Your task: Copy every entry exactly as it stands, though any image it holds should stay out of the copy.

Before-and-after change data:

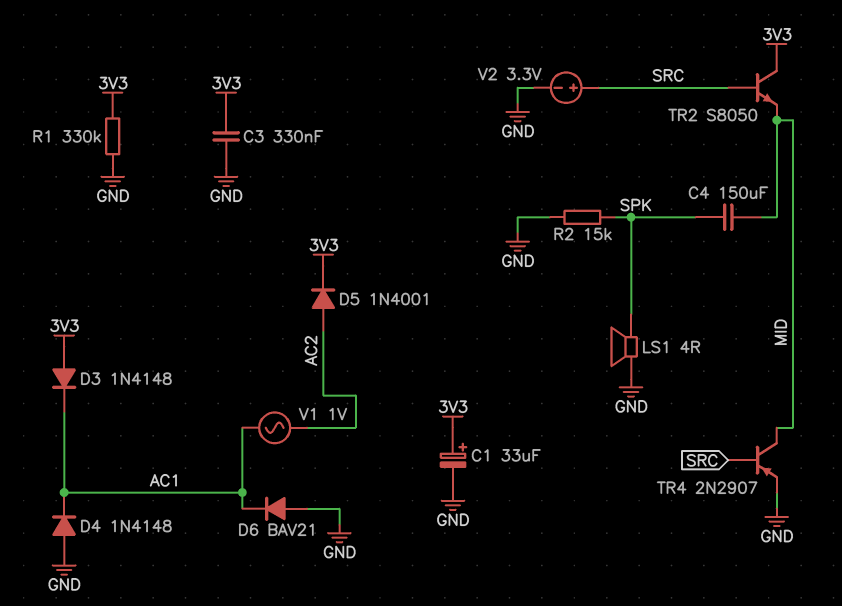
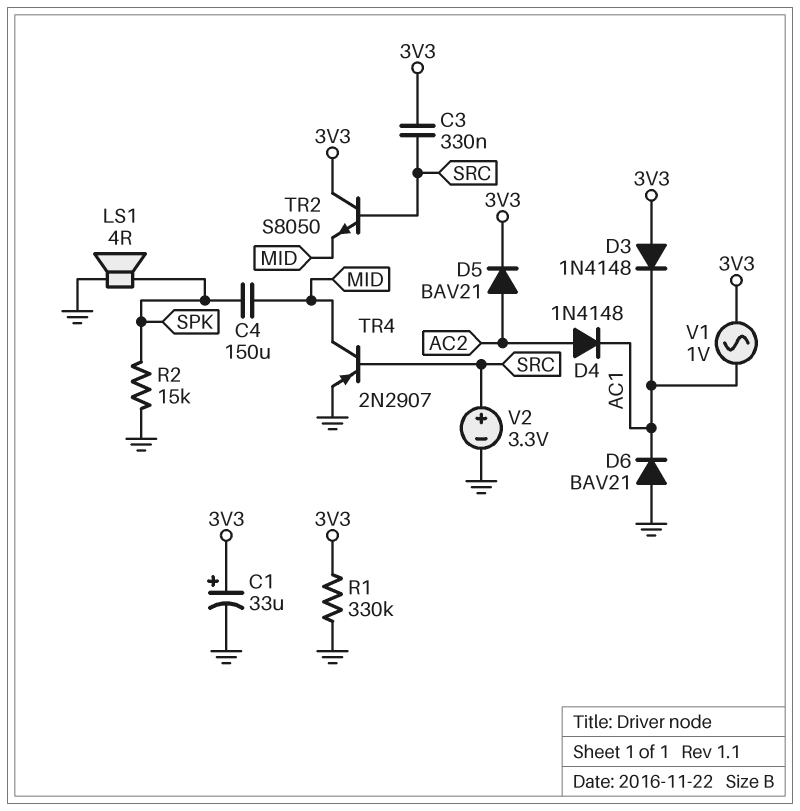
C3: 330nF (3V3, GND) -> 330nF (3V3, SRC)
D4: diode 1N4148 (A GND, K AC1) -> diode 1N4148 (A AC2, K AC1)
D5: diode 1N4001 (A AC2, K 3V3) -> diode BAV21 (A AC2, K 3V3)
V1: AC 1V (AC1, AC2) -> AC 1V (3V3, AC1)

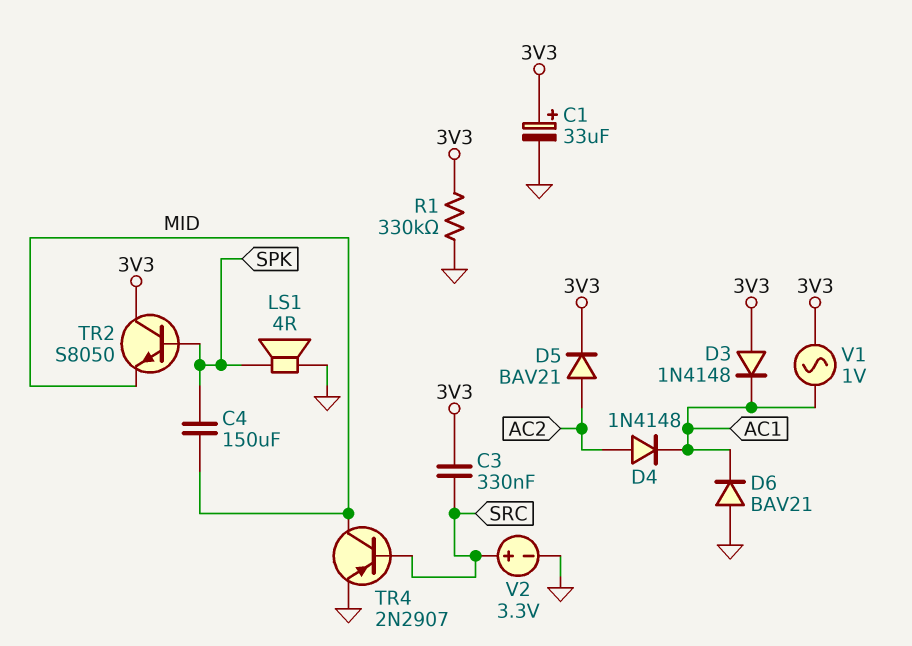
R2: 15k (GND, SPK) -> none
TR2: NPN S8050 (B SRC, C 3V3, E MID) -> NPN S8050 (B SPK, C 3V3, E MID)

Answer box:
C3: 330nF (3V3, GND) -> 330nF (3V3, SRC)
D4: diode 1N4148 (A GND, K AC1) -> diode 1N4148 (A AC2, K AC1)
D5: diode 1N4001 (A AC2, K 3V3) -> diode BAV21 (A AC2, K 3V3)
V1: AC 1V (AC1, AC2) -> AC 1V (3V3, AC1)

R2: 15k (GND, SPK) -> none
TR2: NPN S8050 (B SRC, C 3V3, E MID) -> NPN S8050 (B SPK, C 3V3, E MID)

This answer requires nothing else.